Exercise goal ▸
Find the line containing "white slope H7:J7 level 1 top H -> none", then output it and every line after it through the end of the listing below, exactly as written.

Information supplied ▸

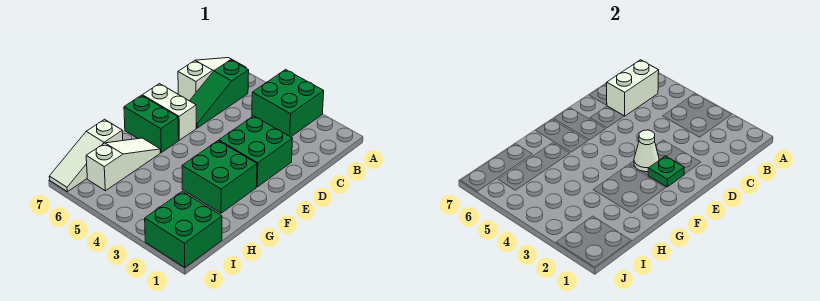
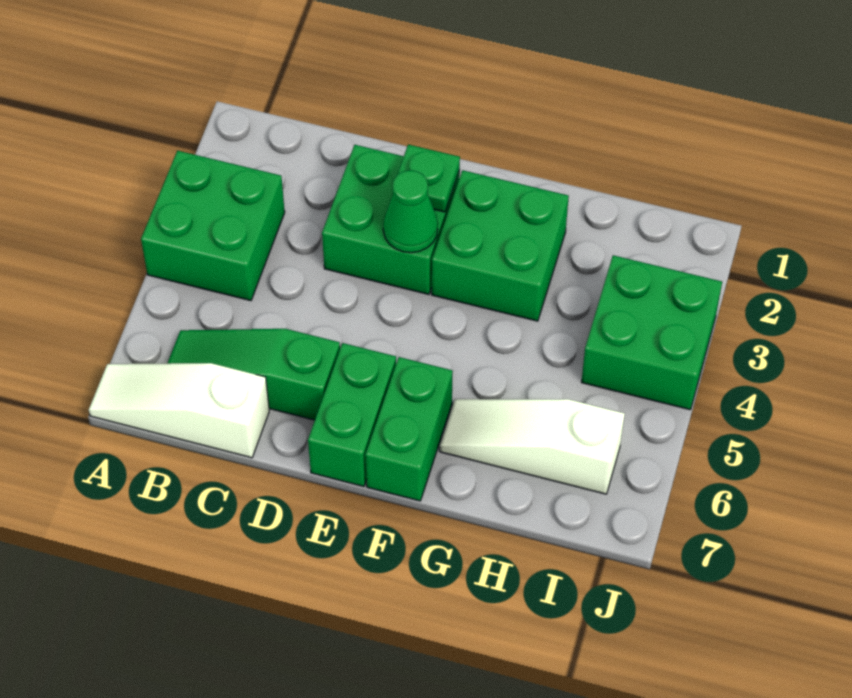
green slope B6:D6 level 1 top B -> green slope B6:D6 level 1 top D
white brick B6:C6 level 2 -> none
white cone E3 level 2 -> green cone E3 level 2
white brick E6:E7 level 1 -> green brick E6:E7 level 1
white slope H7:J7 level 1 top H -> none
green brick I1:J2 level 1 -> green brick I3:J4 level 1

Task solution ▸
white slope H7:J7 level 1 top H -> none
green brick I1:J2 level 1 -> green brick I3:J4 level 1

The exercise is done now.